--- SOURCE DATA Enclosed Below ---
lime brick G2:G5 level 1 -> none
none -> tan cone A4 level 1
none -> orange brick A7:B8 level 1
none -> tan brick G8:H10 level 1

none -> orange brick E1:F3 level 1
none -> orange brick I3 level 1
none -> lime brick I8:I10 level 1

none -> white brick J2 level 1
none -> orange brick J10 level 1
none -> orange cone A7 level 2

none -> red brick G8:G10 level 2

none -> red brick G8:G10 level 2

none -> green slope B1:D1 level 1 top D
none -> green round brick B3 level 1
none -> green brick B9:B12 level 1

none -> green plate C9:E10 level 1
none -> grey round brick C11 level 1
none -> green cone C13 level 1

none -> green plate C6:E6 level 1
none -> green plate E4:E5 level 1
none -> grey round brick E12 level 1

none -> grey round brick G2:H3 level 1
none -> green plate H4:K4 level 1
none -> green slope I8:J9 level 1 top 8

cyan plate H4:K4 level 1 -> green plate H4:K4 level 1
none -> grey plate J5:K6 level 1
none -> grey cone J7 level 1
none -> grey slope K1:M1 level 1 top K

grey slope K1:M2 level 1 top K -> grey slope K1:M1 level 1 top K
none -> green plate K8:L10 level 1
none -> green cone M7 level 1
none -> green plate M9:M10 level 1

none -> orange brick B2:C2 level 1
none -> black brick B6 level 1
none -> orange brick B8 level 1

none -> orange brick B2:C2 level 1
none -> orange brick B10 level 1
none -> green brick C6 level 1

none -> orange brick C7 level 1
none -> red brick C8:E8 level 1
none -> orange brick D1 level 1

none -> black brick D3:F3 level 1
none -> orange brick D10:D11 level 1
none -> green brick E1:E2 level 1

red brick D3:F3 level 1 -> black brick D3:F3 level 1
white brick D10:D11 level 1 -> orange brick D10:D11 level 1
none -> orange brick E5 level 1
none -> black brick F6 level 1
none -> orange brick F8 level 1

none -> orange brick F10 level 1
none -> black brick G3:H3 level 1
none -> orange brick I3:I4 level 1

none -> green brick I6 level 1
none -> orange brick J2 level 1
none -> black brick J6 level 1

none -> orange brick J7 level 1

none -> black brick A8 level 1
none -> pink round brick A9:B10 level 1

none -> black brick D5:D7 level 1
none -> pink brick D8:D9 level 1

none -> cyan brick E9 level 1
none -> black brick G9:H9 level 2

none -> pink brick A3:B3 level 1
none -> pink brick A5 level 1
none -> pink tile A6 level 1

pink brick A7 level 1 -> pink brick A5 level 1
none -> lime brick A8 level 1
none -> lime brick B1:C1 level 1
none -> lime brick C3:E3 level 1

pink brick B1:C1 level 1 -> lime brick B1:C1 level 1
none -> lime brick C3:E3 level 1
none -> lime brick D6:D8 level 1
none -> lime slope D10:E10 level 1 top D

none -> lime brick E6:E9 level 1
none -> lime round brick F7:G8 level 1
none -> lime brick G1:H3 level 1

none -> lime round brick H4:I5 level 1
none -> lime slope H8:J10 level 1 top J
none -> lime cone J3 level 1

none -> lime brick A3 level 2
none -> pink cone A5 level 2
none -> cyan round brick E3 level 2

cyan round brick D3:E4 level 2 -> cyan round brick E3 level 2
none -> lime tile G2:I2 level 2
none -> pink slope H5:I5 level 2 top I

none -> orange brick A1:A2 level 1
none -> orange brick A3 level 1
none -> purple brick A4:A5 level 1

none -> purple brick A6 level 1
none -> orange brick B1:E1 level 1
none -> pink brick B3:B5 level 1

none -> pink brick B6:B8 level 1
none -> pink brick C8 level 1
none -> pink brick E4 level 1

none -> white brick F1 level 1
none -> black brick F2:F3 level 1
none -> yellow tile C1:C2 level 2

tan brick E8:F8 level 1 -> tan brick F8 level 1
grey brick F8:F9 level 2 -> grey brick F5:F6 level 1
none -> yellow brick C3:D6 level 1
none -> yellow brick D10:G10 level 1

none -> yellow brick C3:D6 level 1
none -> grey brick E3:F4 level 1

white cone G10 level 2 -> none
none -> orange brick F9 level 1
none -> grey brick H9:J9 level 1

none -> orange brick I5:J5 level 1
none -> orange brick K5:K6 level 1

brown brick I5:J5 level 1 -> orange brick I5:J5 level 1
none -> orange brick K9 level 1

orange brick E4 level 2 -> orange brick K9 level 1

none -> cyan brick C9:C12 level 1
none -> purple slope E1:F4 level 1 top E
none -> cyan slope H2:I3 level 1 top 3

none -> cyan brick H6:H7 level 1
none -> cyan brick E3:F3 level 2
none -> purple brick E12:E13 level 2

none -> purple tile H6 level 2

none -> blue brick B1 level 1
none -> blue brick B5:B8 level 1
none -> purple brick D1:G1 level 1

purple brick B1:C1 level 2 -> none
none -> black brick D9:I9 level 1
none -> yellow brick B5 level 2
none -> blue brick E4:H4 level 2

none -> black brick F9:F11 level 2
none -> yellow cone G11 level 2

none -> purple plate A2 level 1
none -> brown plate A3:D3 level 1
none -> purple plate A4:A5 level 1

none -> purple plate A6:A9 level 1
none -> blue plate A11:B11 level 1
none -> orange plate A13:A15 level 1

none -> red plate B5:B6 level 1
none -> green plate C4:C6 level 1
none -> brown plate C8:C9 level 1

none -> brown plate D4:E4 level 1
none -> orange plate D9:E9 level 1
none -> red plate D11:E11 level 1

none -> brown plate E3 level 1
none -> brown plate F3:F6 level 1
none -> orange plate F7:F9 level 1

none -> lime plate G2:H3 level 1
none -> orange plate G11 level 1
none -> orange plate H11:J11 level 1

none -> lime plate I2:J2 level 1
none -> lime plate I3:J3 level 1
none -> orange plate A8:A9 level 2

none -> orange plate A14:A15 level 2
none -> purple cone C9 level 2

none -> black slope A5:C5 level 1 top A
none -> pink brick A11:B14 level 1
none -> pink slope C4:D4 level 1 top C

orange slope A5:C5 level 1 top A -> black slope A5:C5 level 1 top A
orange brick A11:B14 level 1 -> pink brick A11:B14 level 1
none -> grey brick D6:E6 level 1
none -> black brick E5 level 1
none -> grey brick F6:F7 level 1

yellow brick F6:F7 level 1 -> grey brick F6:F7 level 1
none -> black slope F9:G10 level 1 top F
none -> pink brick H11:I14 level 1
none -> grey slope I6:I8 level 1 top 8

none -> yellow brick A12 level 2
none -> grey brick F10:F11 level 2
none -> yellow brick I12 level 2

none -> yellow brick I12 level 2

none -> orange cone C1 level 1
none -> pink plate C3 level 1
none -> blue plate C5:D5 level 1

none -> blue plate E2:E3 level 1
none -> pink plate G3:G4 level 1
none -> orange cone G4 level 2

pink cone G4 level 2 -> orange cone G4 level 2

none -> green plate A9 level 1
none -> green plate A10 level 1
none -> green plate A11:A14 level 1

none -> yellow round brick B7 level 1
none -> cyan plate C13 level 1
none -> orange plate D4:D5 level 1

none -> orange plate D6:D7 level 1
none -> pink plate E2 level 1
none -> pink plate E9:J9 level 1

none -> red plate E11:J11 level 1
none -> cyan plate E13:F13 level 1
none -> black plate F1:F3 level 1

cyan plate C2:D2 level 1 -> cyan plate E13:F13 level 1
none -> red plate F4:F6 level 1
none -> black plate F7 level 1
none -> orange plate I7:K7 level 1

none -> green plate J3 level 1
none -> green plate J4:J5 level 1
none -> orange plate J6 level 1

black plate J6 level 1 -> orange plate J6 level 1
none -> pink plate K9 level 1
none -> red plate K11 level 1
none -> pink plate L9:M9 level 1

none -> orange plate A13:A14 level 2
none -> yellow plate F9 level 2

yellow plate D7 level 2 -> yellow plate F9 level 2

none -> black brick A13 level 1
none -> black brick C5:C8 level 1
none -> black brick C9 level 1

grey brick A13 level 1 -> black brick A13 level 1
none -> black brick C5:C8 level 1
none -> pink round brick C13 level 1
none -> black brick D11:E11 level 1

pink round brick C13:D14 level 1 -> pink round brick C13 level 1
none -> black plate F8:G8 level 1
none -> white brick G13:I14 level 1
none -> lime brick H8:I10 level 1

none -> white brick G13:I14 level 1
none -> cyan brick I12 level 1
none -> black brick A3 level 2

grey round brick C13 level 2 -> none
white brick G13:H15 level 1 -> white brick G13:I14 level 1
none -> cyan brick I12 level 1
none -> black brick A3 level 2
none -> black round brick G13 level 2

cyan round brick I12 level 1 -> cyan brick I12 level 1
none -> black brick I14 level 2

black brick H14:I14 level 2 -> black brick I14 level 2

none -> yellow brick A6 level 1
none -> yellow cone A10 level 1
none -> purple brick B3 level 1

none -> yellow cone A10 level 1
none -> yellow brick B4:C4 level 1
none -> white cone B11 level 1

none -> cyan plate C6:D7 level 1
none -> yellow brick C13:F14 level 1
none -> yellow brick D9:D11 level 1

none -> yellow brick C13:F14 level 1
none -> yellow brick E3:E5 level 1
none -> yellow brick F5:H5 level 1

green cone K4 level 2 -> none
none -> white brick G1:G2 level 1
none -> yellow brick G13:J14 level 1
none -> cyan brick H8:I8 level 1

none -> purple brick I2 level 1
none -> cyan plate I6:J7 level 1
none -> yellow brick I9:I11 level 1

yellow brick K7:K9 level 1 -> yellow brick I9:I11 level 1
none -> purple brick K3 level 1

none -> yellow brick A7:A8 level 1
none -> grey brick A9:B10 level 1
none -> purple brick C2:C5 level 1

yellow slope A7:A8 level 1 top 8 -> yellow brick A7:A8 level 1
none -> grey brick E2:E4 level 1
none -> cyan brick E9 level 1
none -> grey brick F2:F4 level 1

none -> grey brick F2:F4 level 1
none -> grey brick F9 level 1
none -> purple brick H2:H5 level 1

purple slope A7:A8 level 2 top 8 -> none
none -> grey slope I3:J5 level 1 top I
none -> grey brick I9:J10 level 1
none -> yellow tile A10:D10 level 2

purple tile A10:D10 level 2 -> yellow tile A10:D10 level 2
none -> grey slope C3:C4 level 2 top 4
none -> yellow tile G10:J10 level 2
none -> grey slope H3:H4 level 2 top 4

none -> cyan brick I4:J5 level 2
--- End of Enclosed SOURCE DATA ---
**WHAT NEEDS TO BE DONE:**
For this exercise, please output exactly the lines above starting at the line with "none -> grey cone J7 level 1" and ending at the line with "red brick D3:F3", ends included.

**EXERCISE OUTPUT:**
none -> grey cone J7 level 1
none -> grey slope K1:M1 level 1 top K

grey slope K1:M2 level 1 top K -> grey slope K1:M1 level 1 top K
none -> green plate K8:L10 level 1
none -> green cone M7 level 1
none -> green plate M9:M10 level 1

none -> orange brick B2:C2 level 1
none -> black brick B6 level 1
none -> orange brick B8 level 1

none -> orange brick B2:C2 level 1
none -> orange brick B10 level 1
none -> green brick C6 level 1

none -> orange brick C7 level 1
none -> red brick C8:E8 level 1
none -> orange brick D1 level 1

none -> black brick D3:F3 level 1
none -> orange brick D10:D11 level 1
none -> green brick E1:E2 level 1

red brick D3:F3 level 1 -> black brick D3:F3 level 1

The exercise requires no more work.